Data excerpts:
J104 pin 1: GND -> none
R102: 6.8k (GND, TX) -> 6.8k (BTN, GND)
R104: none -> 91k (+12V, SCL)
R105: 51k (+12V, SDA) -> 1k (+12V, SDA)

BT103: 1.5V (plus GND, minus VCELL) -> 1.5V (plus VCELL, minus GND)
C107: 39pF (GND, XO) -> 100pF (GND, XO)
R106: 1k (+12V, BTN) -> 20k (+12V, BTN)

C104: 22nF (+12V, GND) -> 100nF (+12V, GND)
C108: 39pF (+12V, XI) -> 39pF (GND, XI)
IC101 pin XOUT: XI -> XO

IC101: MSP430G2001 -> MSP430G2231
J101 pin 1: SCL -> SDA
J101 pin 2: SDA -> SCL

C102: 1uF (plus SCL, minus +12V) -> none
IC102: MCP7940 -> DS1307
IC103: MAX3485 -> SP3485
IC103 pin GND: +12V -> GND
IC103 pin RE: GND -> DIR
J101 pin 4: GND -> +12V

EXERCISE AIM: State how many lines of the records above contain "minus", with no words besides the number.

PROBLEM SOLUTION: 2